• WHAT IS BEING ASKED: Every entry below should be reproduced exactly, with all pictures left out.

• SUPPLIED DATA:
━━━━━━━━

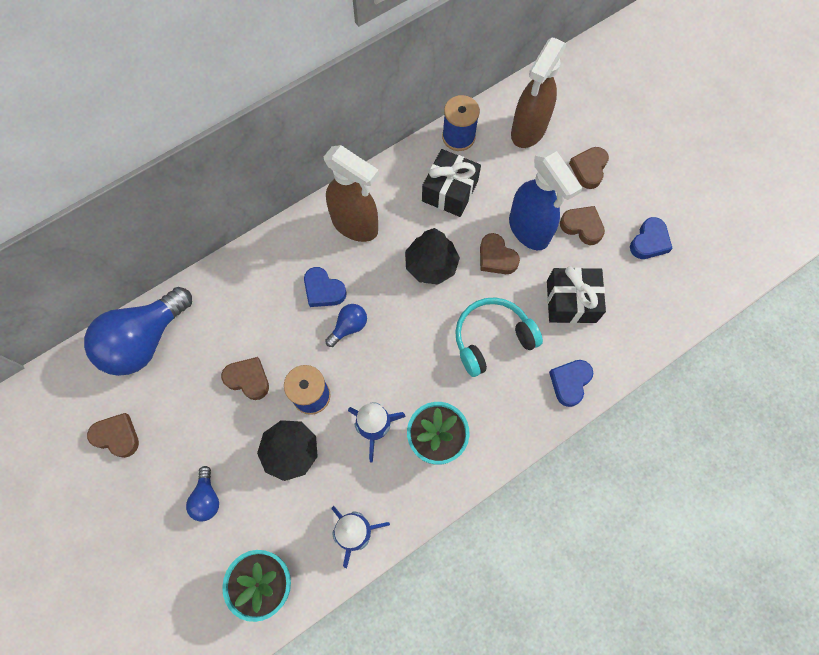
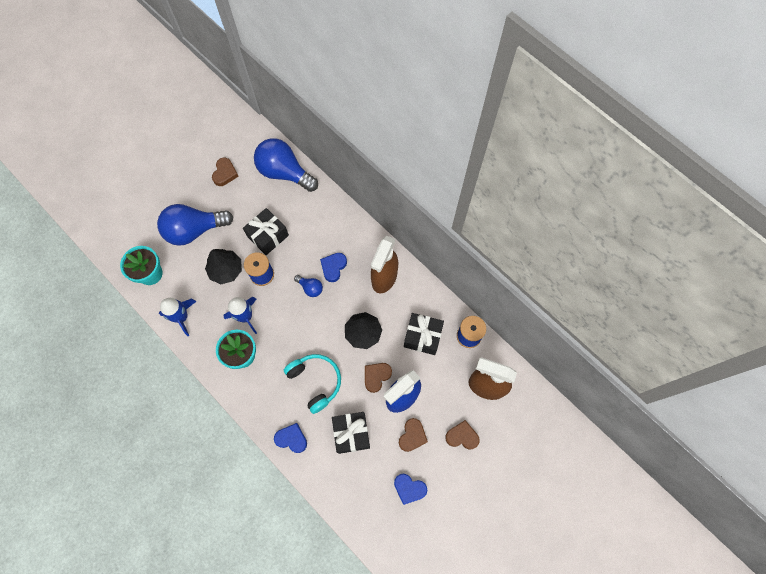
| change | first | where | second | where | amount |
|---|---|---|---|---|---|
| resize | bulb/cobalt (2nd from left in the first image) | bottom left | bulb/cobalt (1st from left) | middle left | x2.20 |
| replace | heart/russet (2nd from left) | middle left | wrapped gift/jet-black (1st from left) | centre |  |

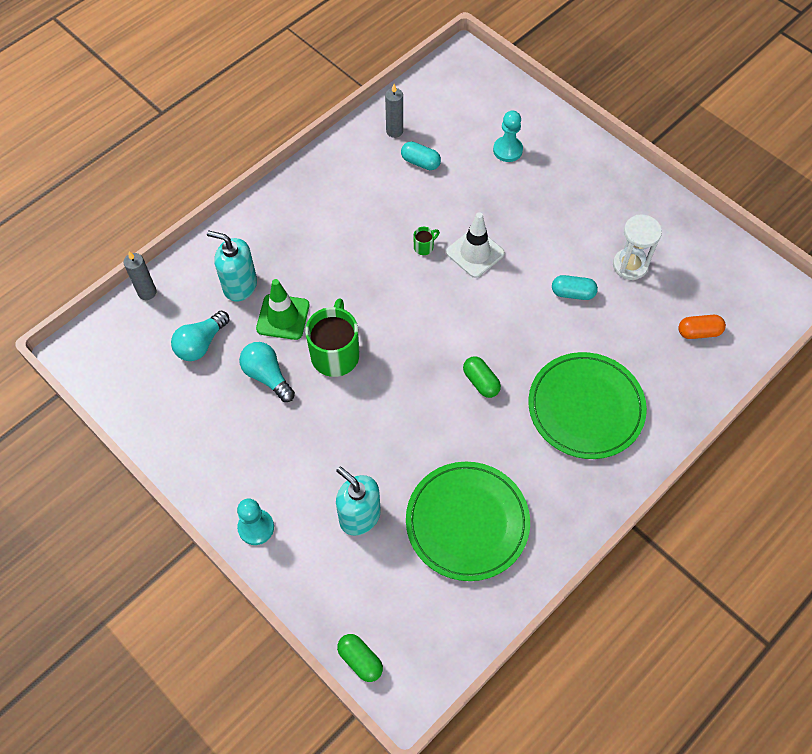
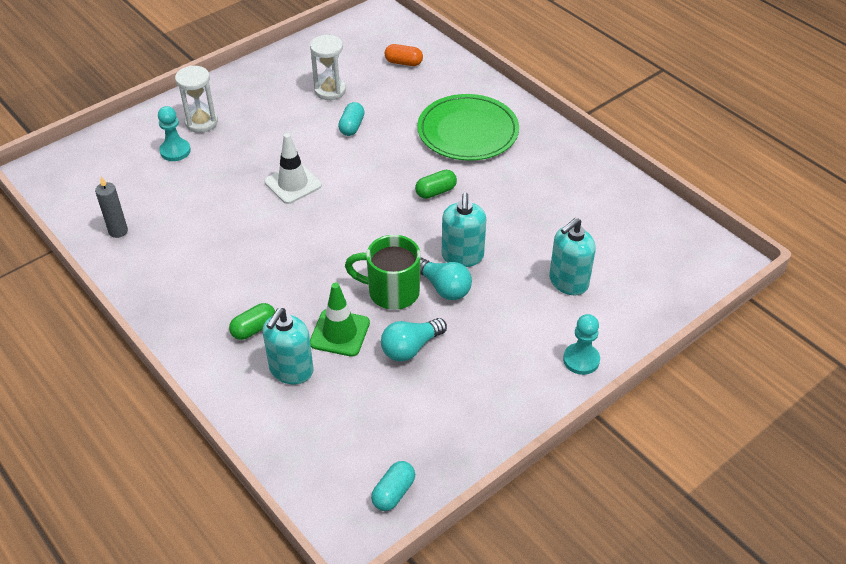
| change | first | where | second | where | amount |
|---|---|---|---|---|---|
| delete | wax candle/grey (1st from left) | middle left |  |  |  |
| move | bulb/aqua (1st from left in the first image) | middle left | bulb/aqua (2nd from left) | centre |  |
| move | pill/leaf-green (1st from left) | bottom centre |  | middle left |  |
| move | pill/aqua (1st from left in the first image) | top centre | pill/aqua (2nd from left) | bottom centre |  |
| delete | dinner plate/leaf-green (1st from left) | bottom centre |  |  |  |
| delete | tea mug/leaf-green (2nd from left) | top centre |  |  |  |
| rotate | pill/orange-coloured | middle right |  | top centre | 75 degrees counterclockwise |
| insert |  |  | hourglass/snow-white (1st from left) | top left |  |
| insert |  |  | pump bottle/aqua (2nd from left) | centre |  |

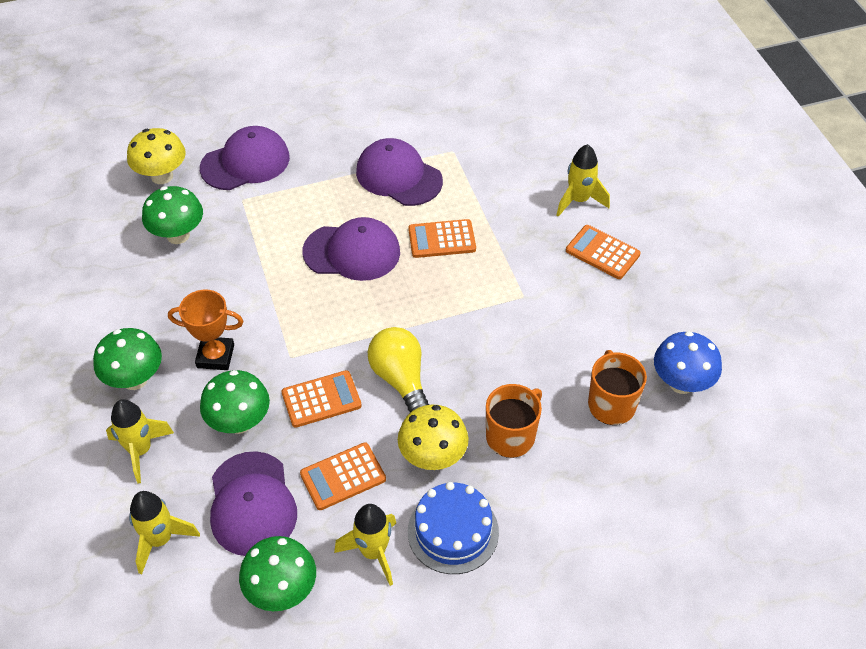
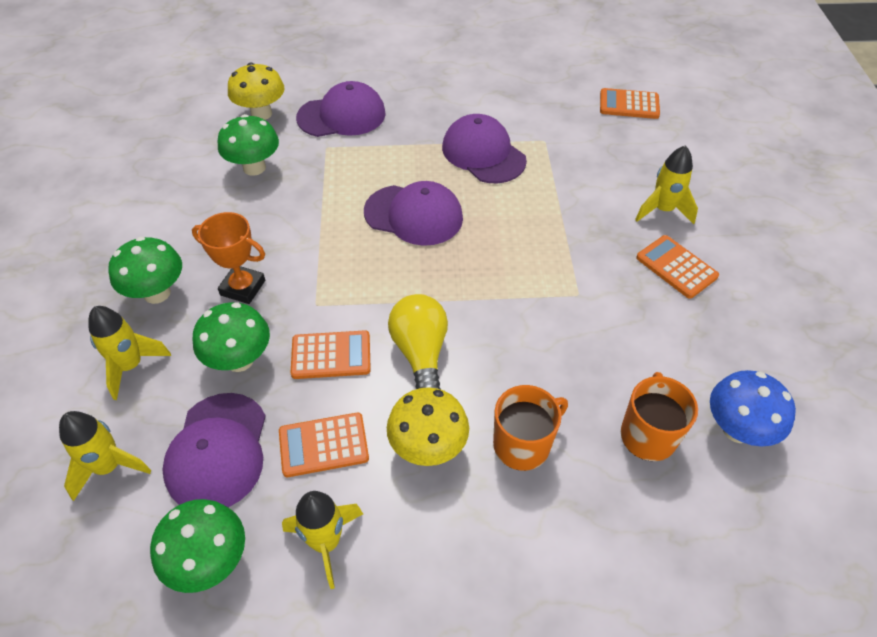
| change | first | where | second | where | amount |
|---|---|---|---|---|---|
| move | adding machine/orange-coloured (3rd from left) | centre |  | top right |  |
| delete | layer cake/cobalt | bottom centre |  |  |  |

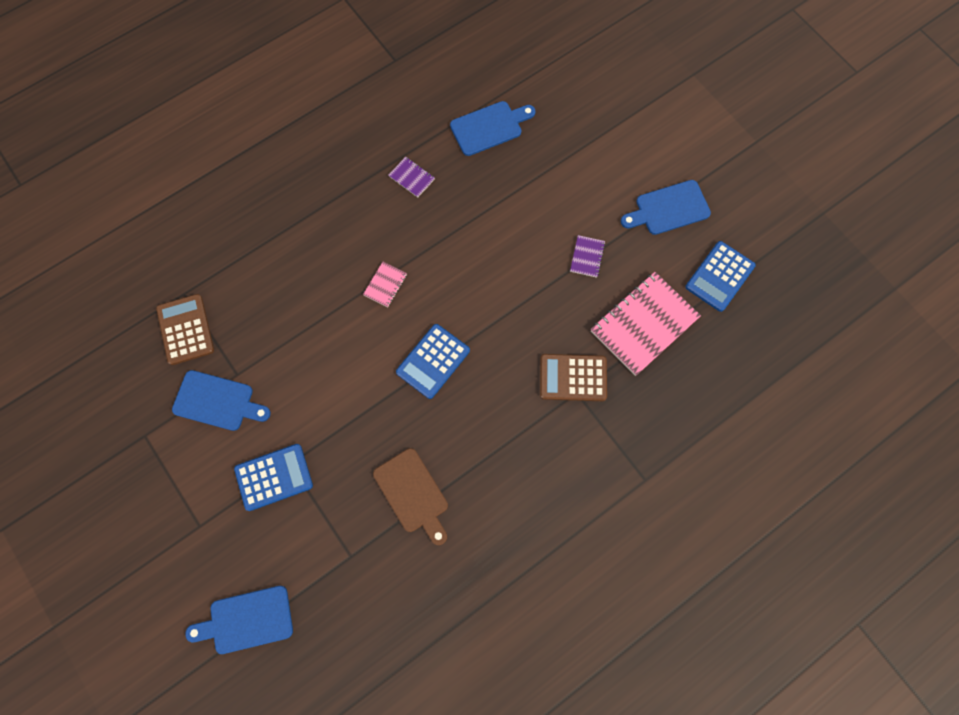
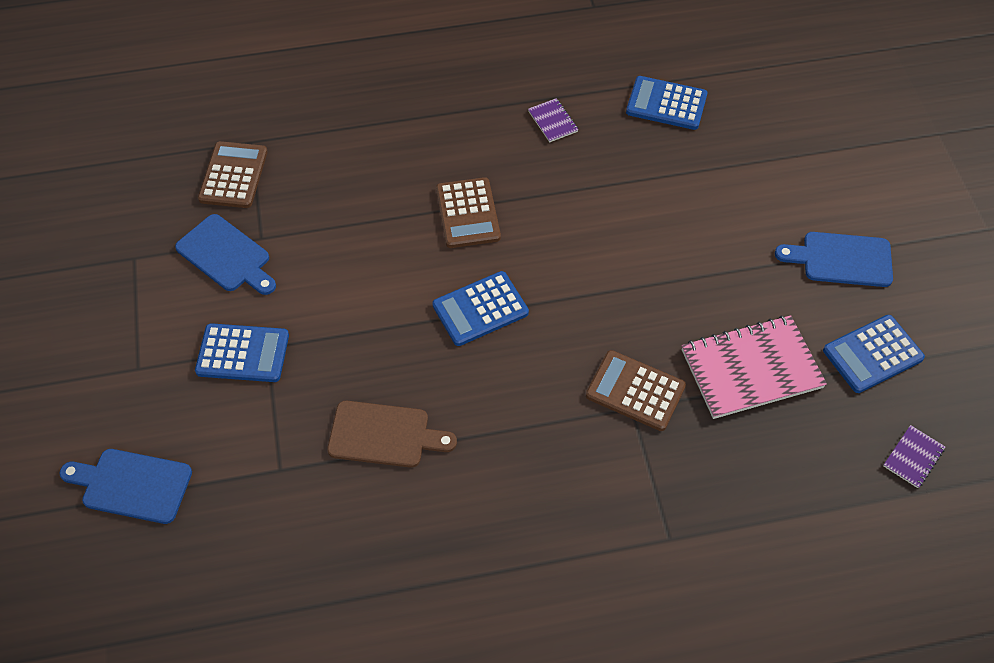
| change | first | where | second | where | amount |
|---|---|---|---|---|---|
| replace | notebook/pink (1st from left) | centre | adding machine/russet (2nd from left) | top centre |  |
| rotate | bread board/russet | bottom centre |  | centre | 75 degrees counterclockwise |
| replace | bread board/cobalt (3rd from left) | top centre | adding machine/cobalt (3rd from left) | top right |  |
| move | notebook/violet (2nd from left) | centre |  | bottom right |  |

━━━━━━━━

• EXPECTED ANSWER:
| change | first | where | second | where | amount |
|---|---|---|---|---|---|
| resize | bulb/cobalt (2nd from left in the first image) | bottom left | bulb/cobalt (1st from left) | middle left | x2.20 |
| replace | heart/russet (2nd from left) | middle left | wrapped gift/jet-black (1st from left) | centre |  |

| change | first | where | second | where | amount |
|---|---|---|---|---|---|
| delete | wax candle/grey (1st from left) | middle left |  |  |  |
| move | bulb/aqua (1st from left in the first image) | middle left | bulb/aqua (2nd from left) | centre |  |
| move | pill/leaf-green (1st from left) | bottom centre |  | middle left |  |
| move | pill/aqua (1st from left in the first image) | top centre | pill/aqua (2nd from left) | bottom centre |  |
| delete | dinner plate/leaf-green (1st from left) | bottom centre |  |  |  |
| delete | tea mug/leaf-green (2nd from left) | top centre |  |  |  |
| rotate | pill/orange-coloured | middle right |  | top centre | 75 degrees counterclockwise |
| insert |  |  | hourglass/snow-white (1st from left) | top left |  |
| insert |  |  | pump bottle/aqua (2nd from left) | centre |  |

| change | first | where | second | where | amount |
|---|---|---|---|---|---|
| move | adding machine/orange-coloured (3rd from left) | centre |  | top right |  |
| delete | layer cake/cobalt | bottom centre |  |  |  |

| change | first | where | second | where | amount |
|---|---|---|---|---|---|
| replace | notebook/pink (1st from left) | centre | adding machine/russet (2nd from left) | top centre |  |
| rotate | bread board/russet | bottom centre |  | centre | 75 degrees counterclockwise |
| replace | bread board/cobalt (3rd from left) | top centre | adding machine/cobalt (3rd from left) | top right |  |
| move | notebook/violet (2nd from left) | centre |  | bottom right |  |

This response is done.